↓

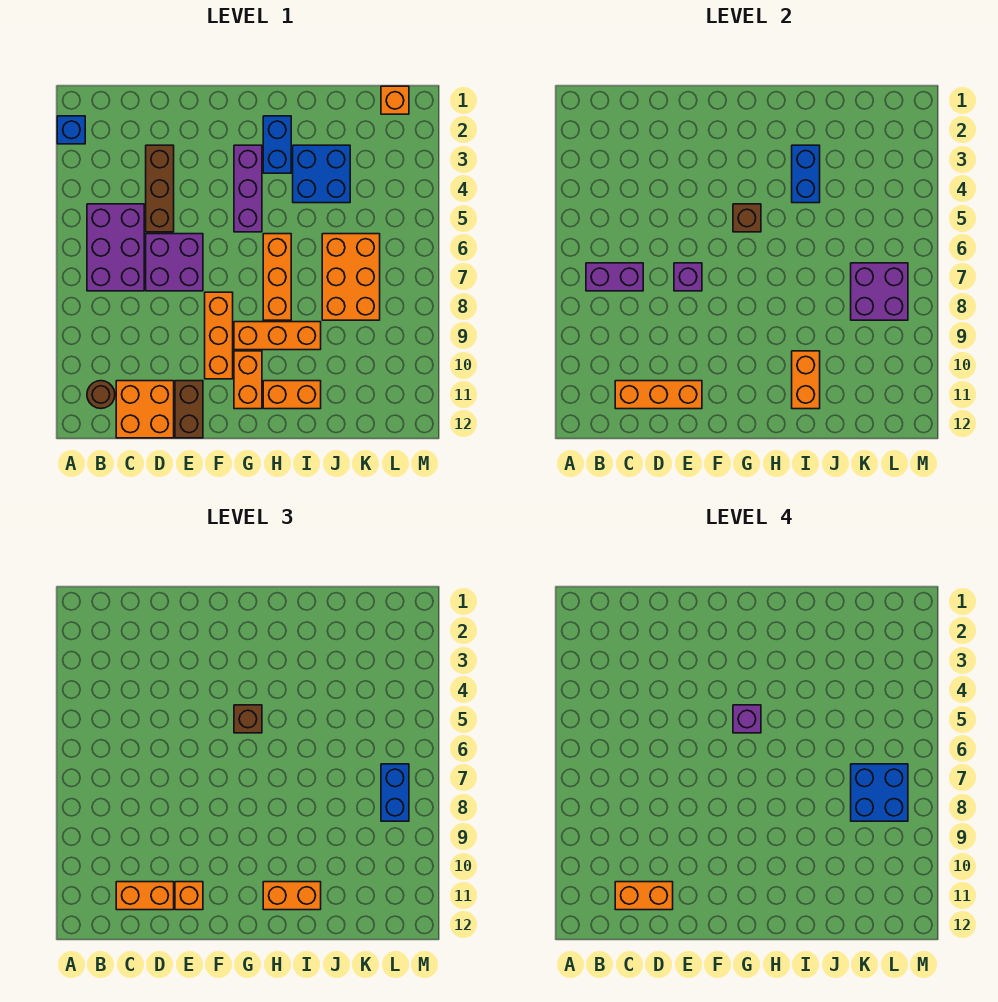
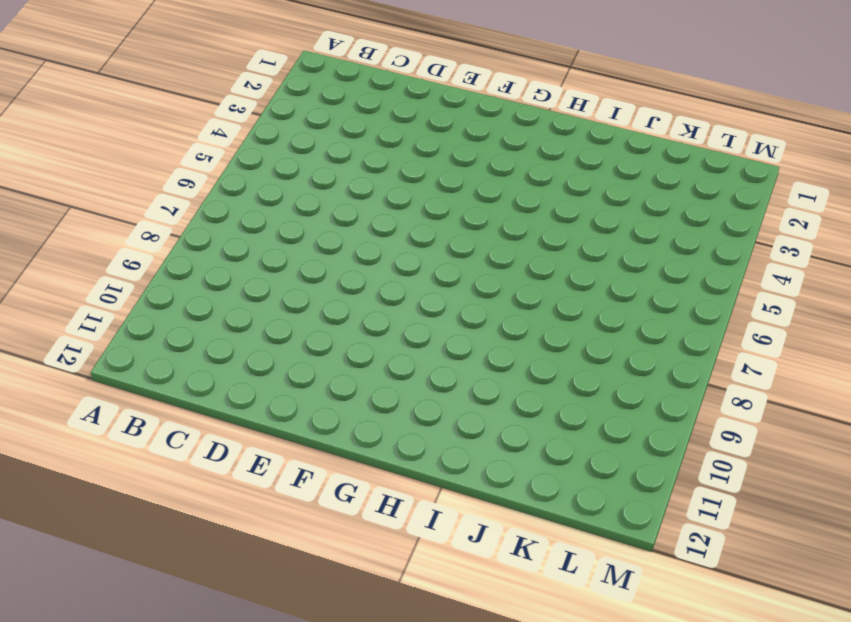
none -> blue 1x1 brick [57,116,85,144]
none -> purple 2x3 brick [87,204,144,291]
none -> brown 1x1 round brick [87,381,115,409]
none -> orange 2x2 brick [116,381,174,438]

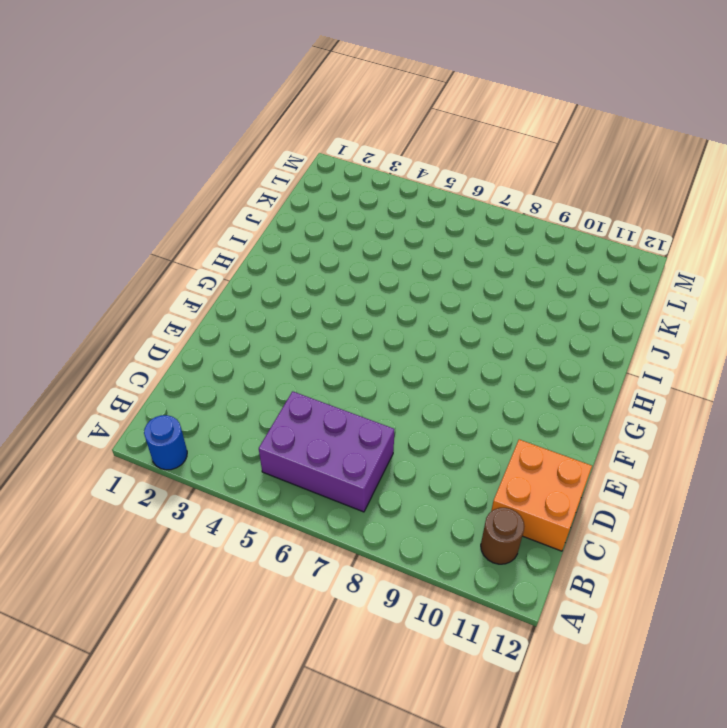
blue 1x1 round brick [144,415,187,470] -> blue 1x1 brick [57,116,85,144]
none -> brown 1x3 brick [146,145,174,232]
none -> purple 2x2 brick [146,234,203,291]
none -> brown 1x2 brick [175,381,203,438]
none -> orange 1x3 brick [205,292,233,379]

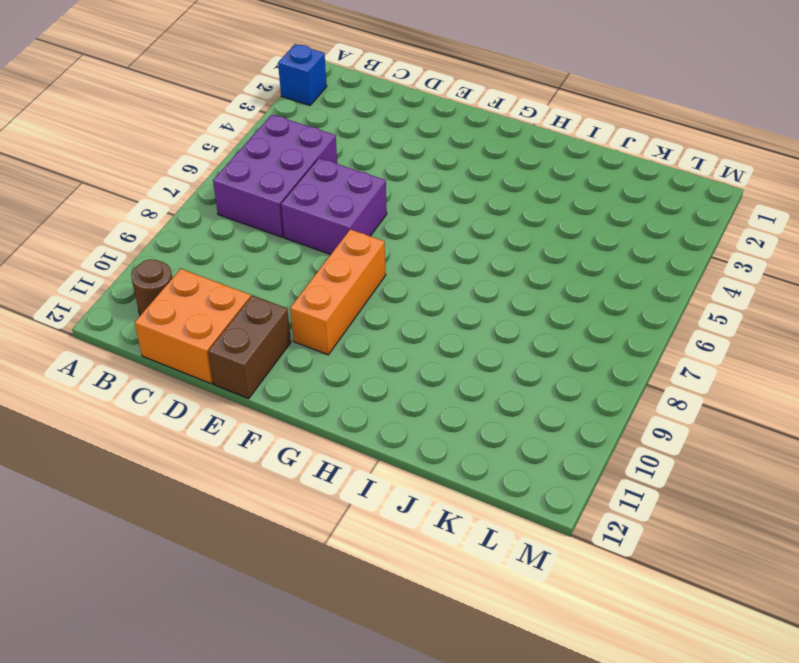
none -> brown 1x3 brick [146,145,174,232]
none -> purple 1x3 brick [234,145,262,232]
none -> orange 1x3 brick [234,322,321,350]
none -> orange 1x2 brick [234,351,262,409]

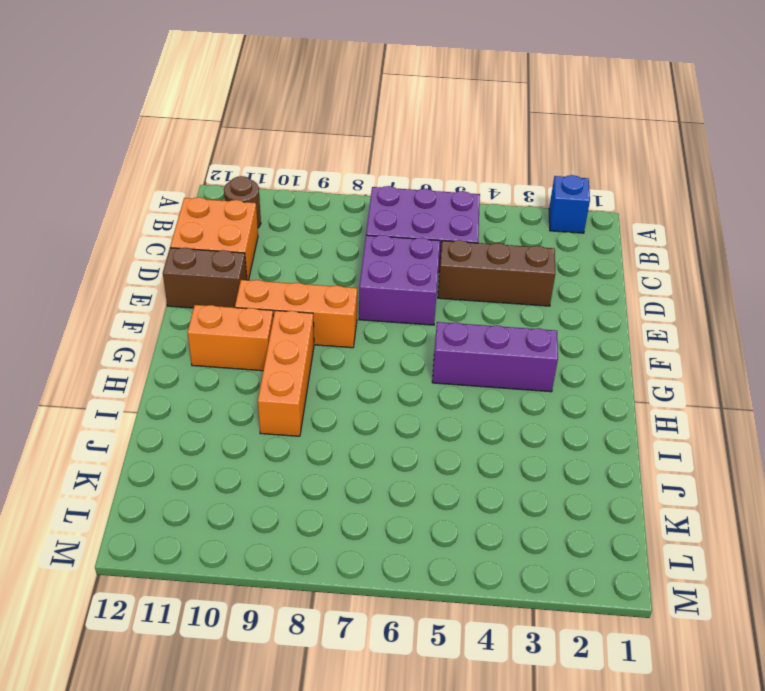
none -> blue 1x2 brick [263,116,291,173]
none -> orange 1x3 brick [263,234,291,320]
none -> orange 1x2 brick [263,381,321,409]
none -> blue 2x2 brick [293,145,350,203]

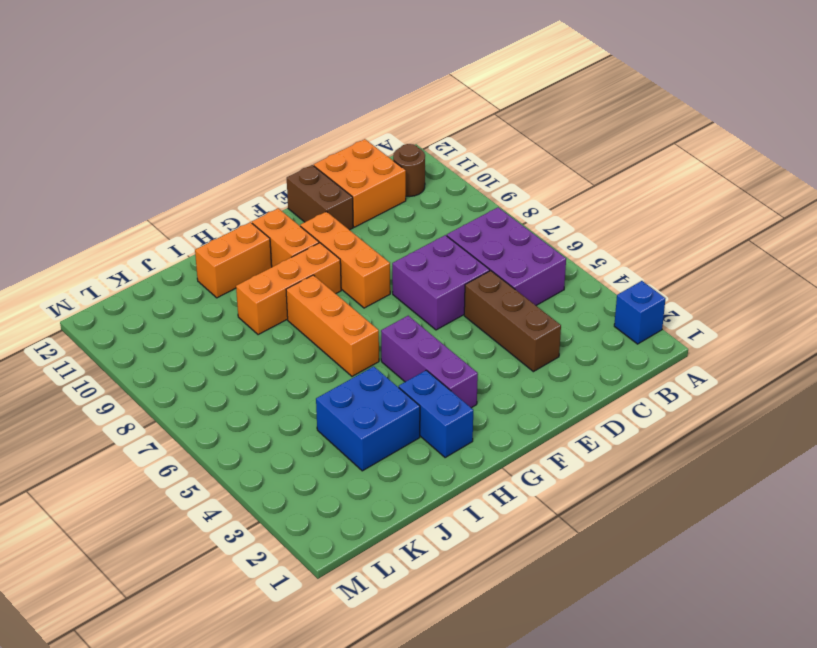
none -> orange 2x3 brick [322,234,380,320]
none -> orange 1x1 brick [381,86,409,114]
none -> purple 1x2 brick [586,263,643,291]
none -> orange 1x3 brick [615,381,702,409]

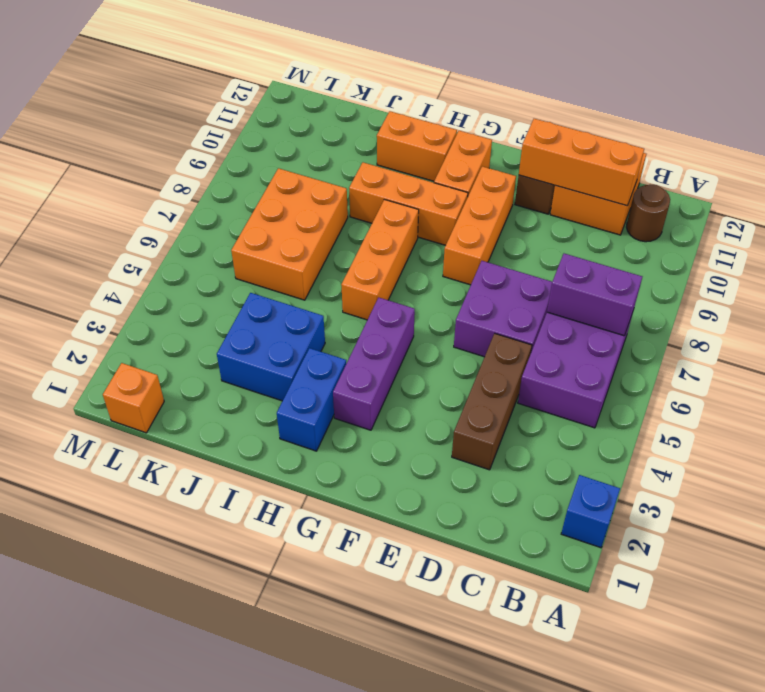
none -> purple 1x1 brick [674,263,702,291]
none -> brown 1x1 brick [733,204,761,232]
none -> blue 1x2 brick [792,145,820,203]
none -> orange 1x2 brick [792,351,820,409]

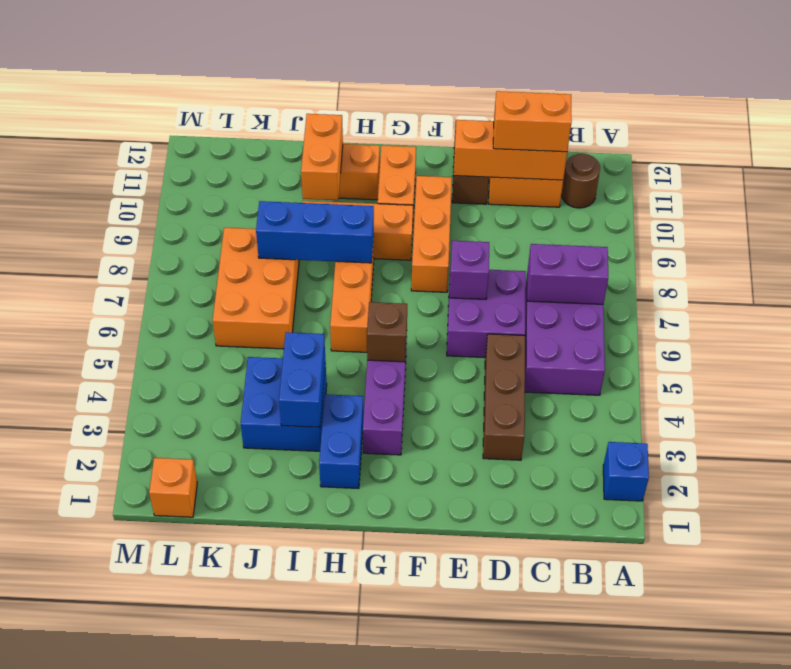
blue 1x3 brick [256,201,374,263] -> none
none -> purple 2x2 brick [851,263,908,320]
none -> orange 1x1 brick [175,882,203,910]
none -> brown 1x1 brick [234,705,262,733]
none -> orange 1x2 brick [263,882,321,910]

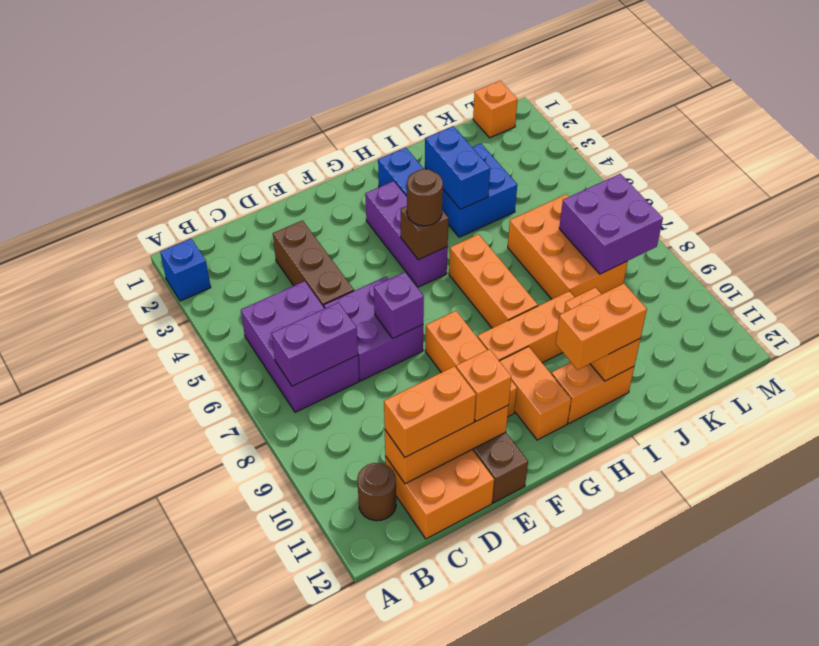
brown 1x1 round brick [407,169,443,226] -> brown 1x1 brick [234,705,262,733]
none -> blue 1x2 brick [381,764,409,821]
none -> orange 1x2 brick [615,882,673,910]
none -> purple 1x1 brick [733,705,761,733]
none -> blue 2x2 brick [851,764,908,821]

↑

- WHAT IS BEING ASKED: Repeat the data word for word, minus any pictures.

- PROBLEM SOLUTION:
none -> blue 1x1 brick [57,116,85,144]
none -> purple 2x3 brick [87,204,144,291]
none -> brown 1x1 round brick [87,381,115,409]
none -> orange 2x2 brick [116,381,174,438]

blue 1x1 round brick [144,415,187,470] -> blue 1x1 brick [57,116,85,144]
none -> brown 1x3 brick [146,145,174,232]
none -> purple 2x2 brick [146,234,203,291]
none -> brown 1x2 brick [175,381,203,438]
none -> orange 1x3 brick [205,292,233,379]

none -> brown 1x3 brick [146,145,174,232]
none -> purple 1x3 brick [234,145,262,232]
none -> orange 1x3 brick [234,322,321,350]
none -> orange 1x2 brick [234,351,262,409]

none -> blue 1x2 brick [263,116,291,173]
none -> orange 1x3 brick [263,234,291,320]
none -> orange 1x2 brick [263,381,321,409]
none -> blue 2x2 brick [293,145,350,203]

none -> orange 2x3 brick [322,234,380,320]
none -> orange 1x1 brick [381,86,409,114]
none -> purple 1x2 brick [586,263,643,291]
none -> orange 1x3 brick [615,381,702,409]

none -> purple 1x1 brick [674,263,702,291]
none -> brown 1x1 brick [733,204,761,232]
none -> blue 1x2 brick [792,145,820,203]
none -> orange 1x2 brick [792,351,820,409]

blue 1x3 brick [256,201,374,263] -> none
none -> purple 2x2 brick [851,263,908,320]
none -> orange 1x1 brick [175,882,203,910]
none -> brown 1x1 brick [234,705,262,733]
none -> orange 1x2 brick [263,882,321,910]

brown 1x1 round brick [407,169,443,226] -> brown 1x1 brick [234,705,262,733]
none -> blue 1x2 brick [381,764,409,821]
none -> orange 1x2 brick [615,882,673,910]
none -> purple 1x1 brick [733,705,761,733]
none -> blue 2x2 brick [851,764,908,821]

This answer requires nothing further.